- Supplied entries -

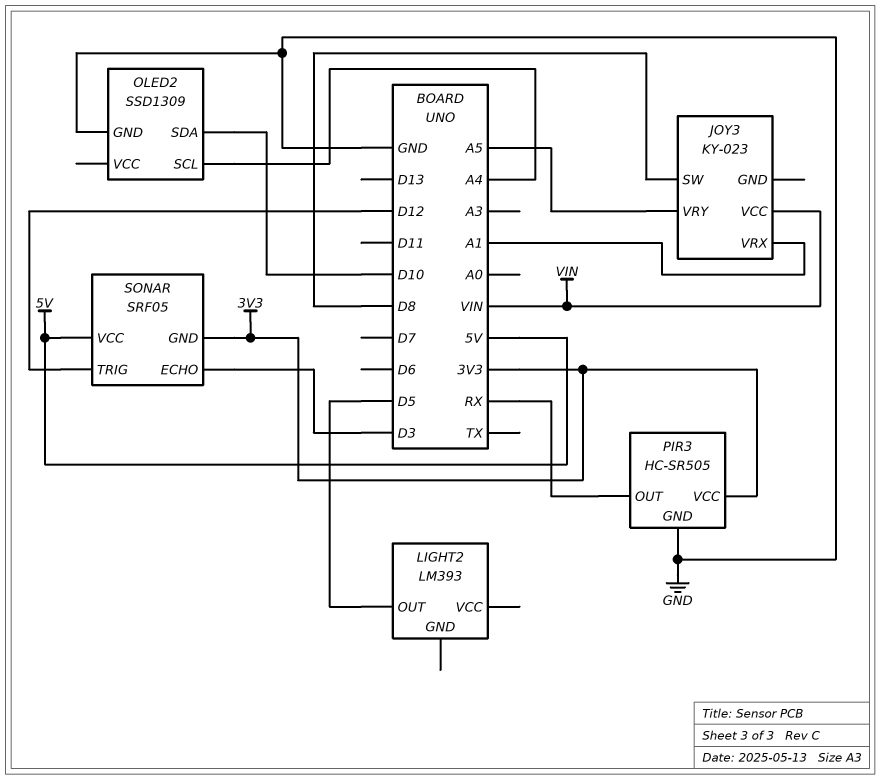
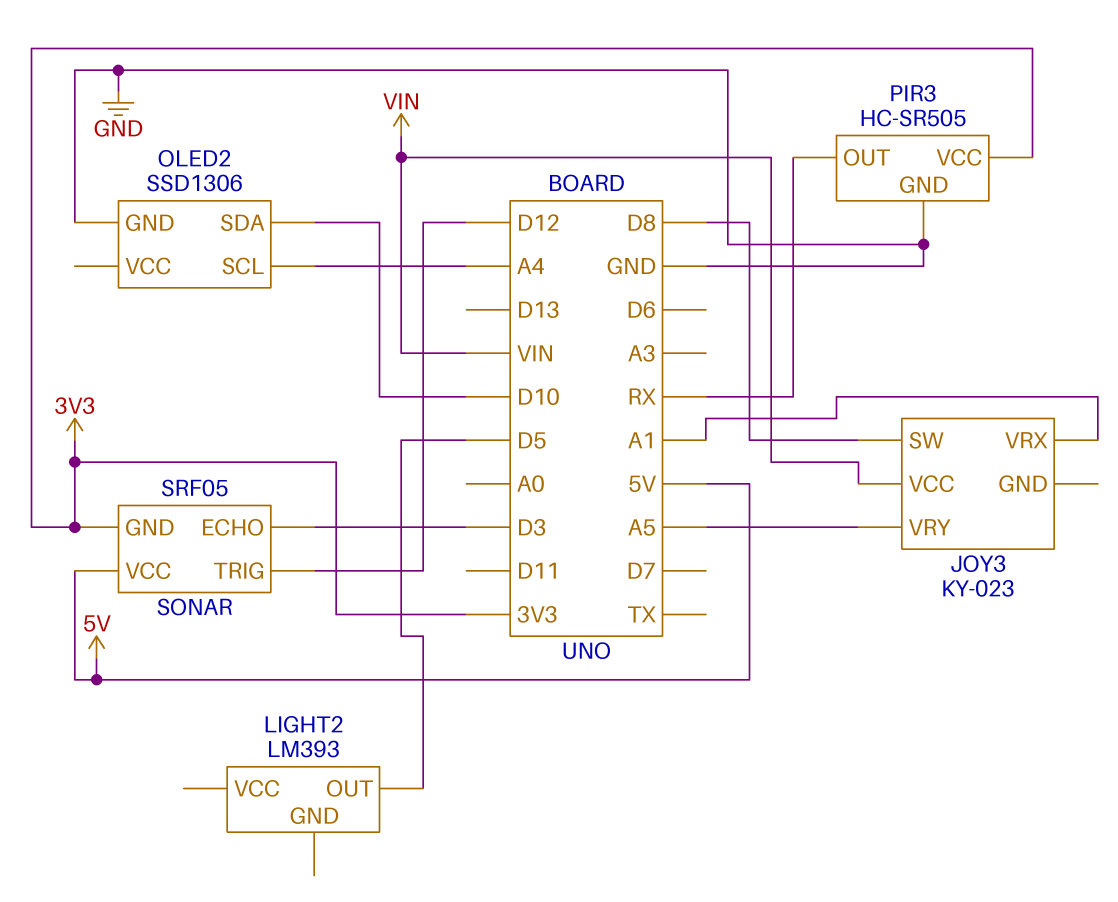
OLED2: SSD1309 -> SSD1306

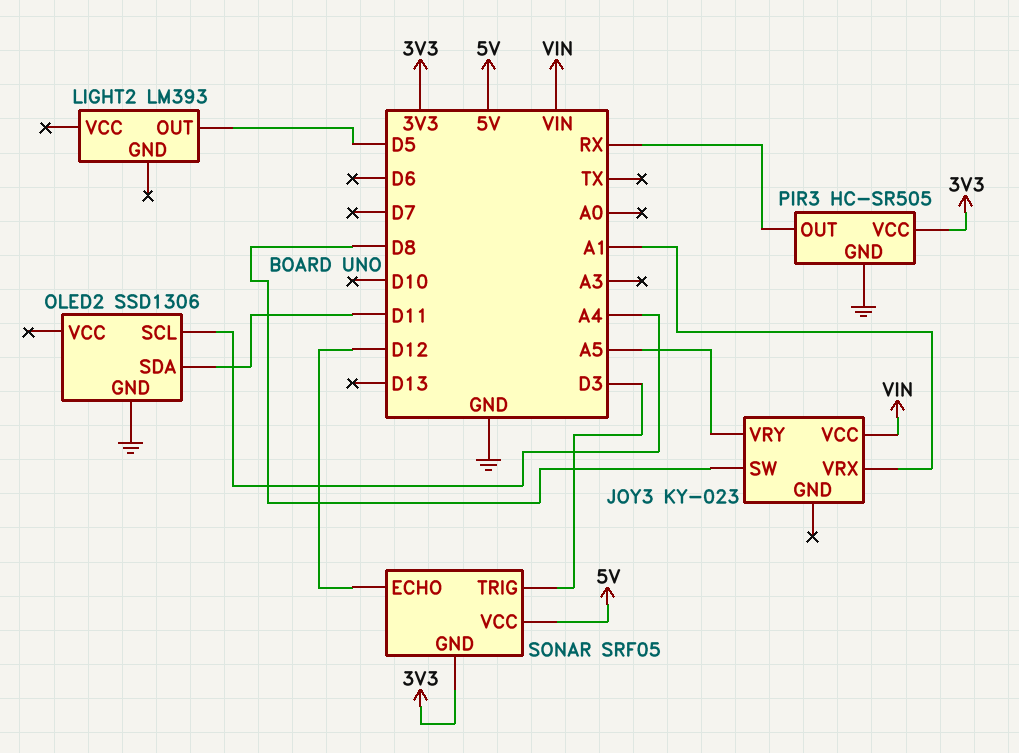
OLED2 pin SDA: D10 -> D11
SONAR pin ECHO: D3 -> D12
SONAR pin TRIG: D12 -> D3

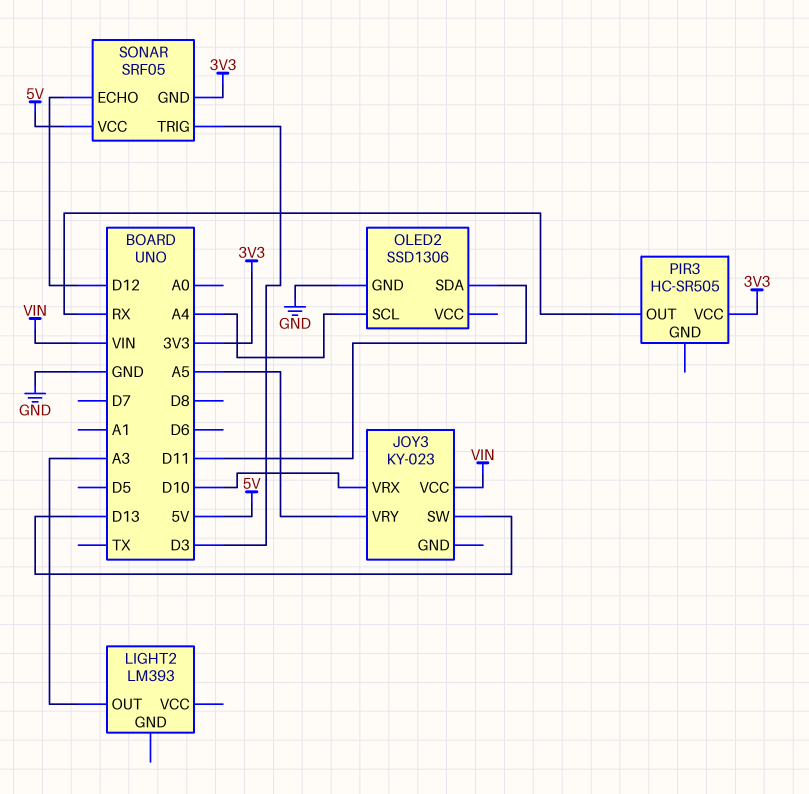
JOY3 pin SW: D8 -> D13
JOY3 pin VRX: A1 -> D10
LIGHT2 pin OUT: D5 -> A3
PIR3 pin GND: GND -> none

==

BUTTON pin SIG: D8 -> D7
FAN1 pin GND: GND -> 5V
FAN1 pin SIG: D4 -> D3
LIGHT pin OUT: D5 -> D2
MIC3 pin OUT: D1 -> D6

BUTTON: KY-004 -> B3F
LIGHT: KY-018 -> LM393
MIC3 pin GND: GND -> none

--

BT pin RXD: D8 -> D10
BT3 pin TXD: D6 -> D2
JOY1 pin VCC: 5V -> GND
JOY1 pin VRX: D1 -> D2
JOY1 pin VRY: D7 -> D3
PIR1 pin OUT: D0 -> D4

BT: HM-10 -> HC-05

- Instructions to follow -
How many lines of the data hold the string "none"? Reply with the number alone.

- Exercise response -
2